Here is the task for the records below: repeat exactly the lines from the one with "moved: WHITE SHEARS" to the one with "recoloured: RUSSET GLAZED", both included, and nothing else.
=== DATA FOR THIS TASK ===
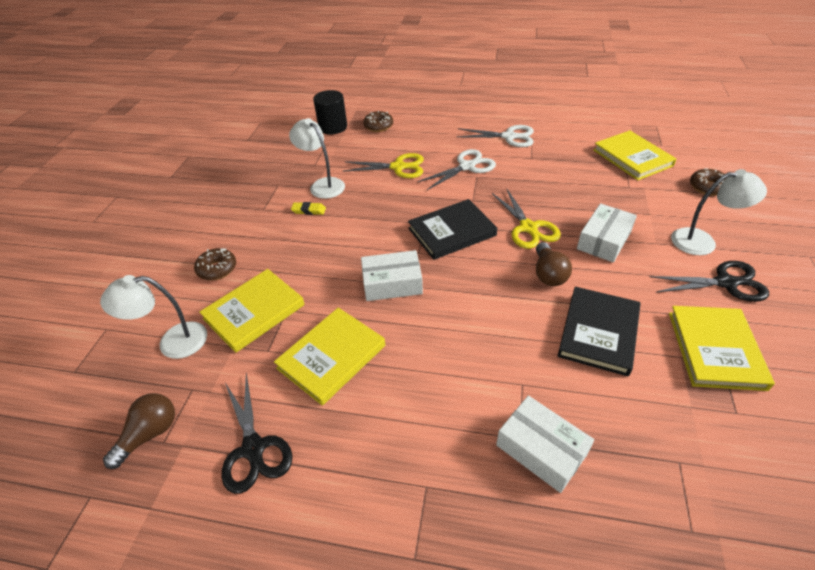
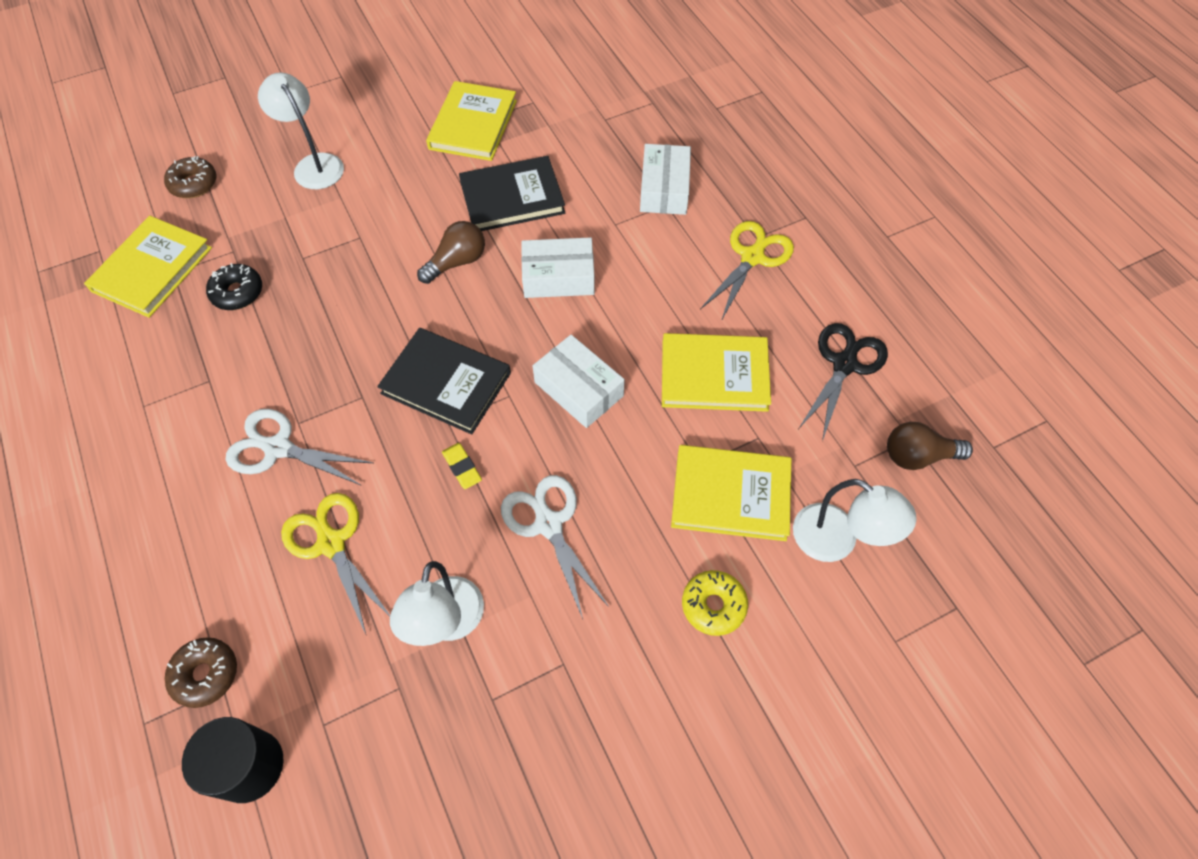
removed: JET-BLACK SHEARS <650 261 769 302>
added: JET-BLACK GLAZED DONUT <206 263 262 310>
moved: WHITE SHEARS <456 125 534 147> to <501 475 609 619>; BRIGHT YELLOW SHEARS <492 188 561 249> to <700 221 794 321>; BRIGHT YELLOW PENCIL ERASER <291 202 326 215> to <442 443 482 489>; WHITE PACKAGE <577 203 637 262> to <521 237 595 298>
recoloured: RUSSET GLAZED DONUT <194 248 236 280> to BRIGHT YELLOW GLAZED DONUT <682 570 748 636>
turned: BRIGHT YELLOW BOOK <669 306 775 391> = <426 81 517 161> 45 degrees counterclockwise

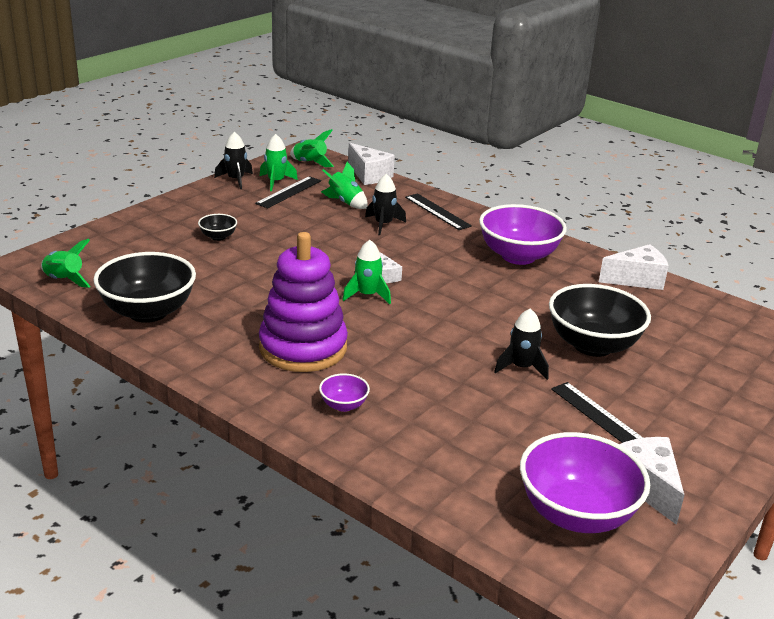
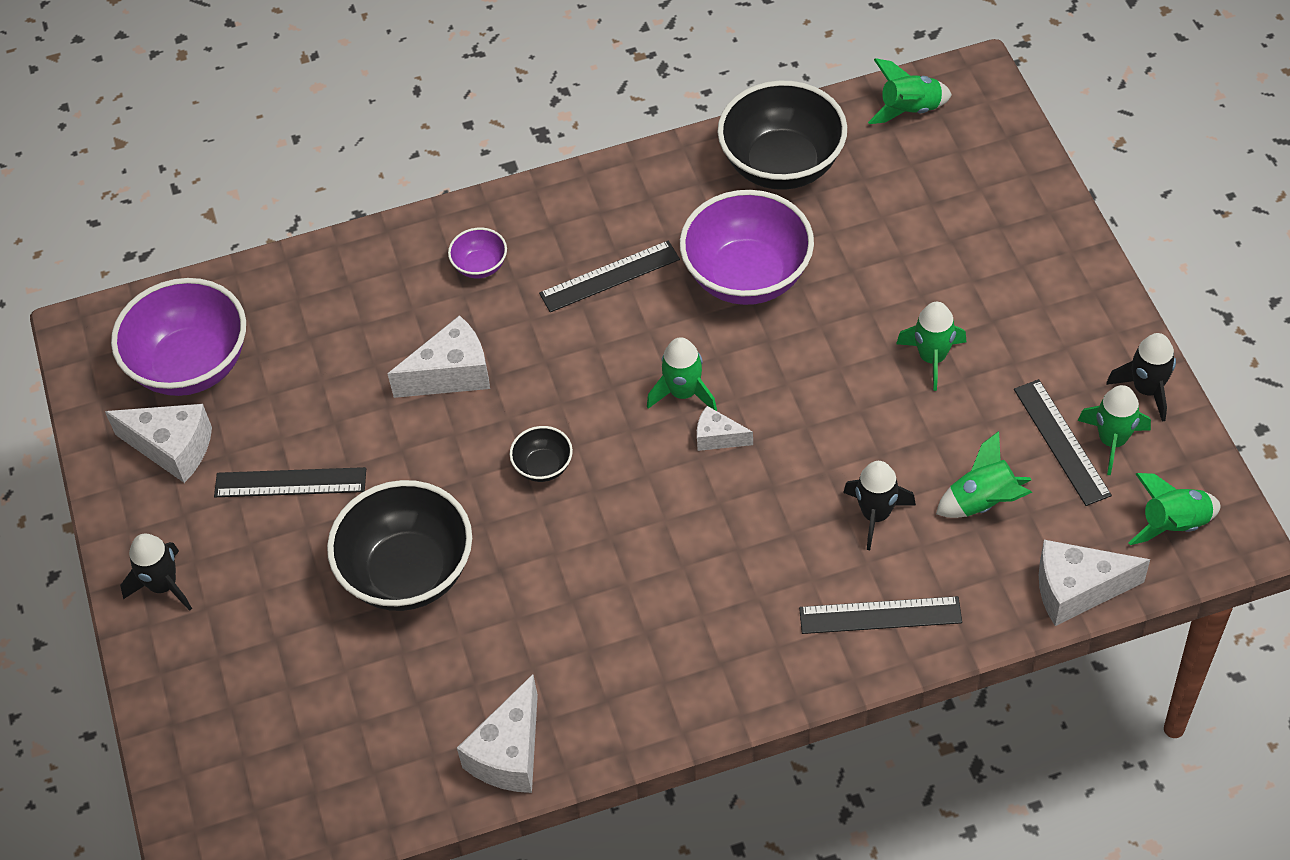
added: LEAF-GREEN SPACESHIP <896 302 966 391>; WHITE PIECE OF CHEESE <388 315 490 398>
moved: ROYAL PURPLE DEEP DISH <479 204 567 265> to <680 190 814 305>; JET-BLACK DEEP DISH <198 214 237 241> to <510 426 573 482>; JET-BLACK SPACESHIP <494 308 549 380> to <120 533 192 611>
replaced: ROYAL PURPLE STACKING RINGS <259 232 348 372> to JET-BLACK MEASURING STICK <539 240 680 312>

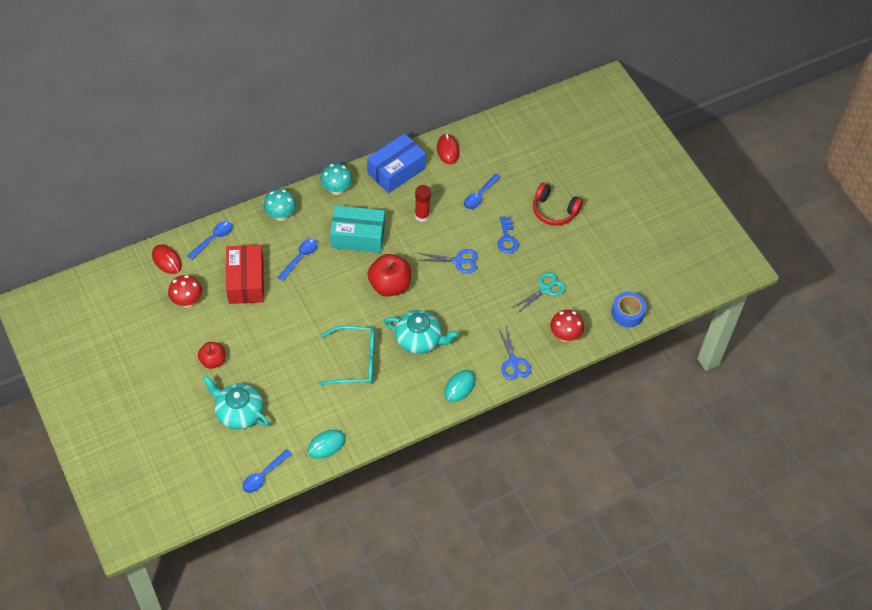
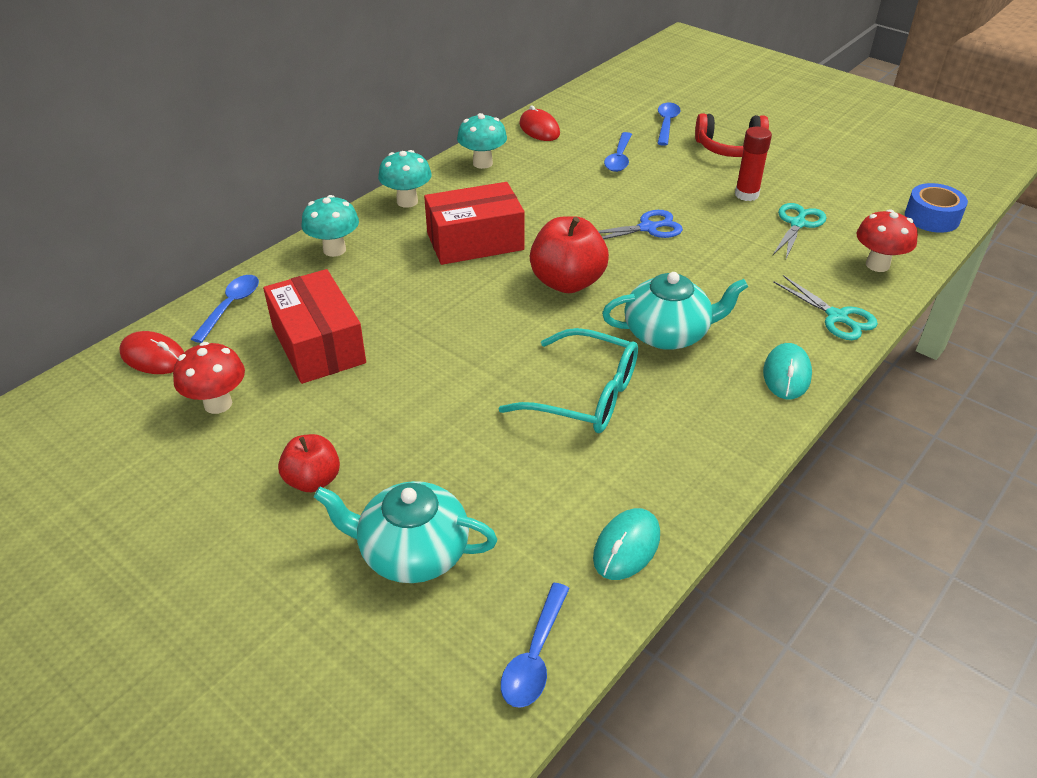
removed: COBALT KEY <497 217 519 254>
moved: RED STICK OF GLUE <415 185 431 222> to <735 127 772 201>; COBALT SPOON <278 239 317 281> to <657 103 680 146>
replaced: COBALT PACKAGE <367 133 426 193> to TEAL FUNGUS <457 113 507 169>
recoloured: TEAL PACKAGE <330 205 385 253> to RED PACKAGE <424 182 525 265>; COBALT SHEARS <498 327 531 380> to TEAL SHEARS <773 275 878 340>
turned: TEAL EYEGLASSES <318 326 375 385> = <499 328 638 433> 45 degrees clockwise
===
ANSWER FOR THIS EXERCISE -
moved: WHITE SHEARS <456 125 534 147> to <501 475 609 619>; BRIGHT YELLOW SHEARS <492 188 561 249> to <700 221 794 321>; BRIGHT YELLOW PENCIL ERASER <291 202 326 215> to <442 443 482 489>; WHITE PACKAGE <577 203 637 262> to <521 237 595 298>
recoloured: RUSSET GLAZED DONUT <194 248 236 280> to BRIGHT YELLOW GLAZED DONUT <682 570 748 636>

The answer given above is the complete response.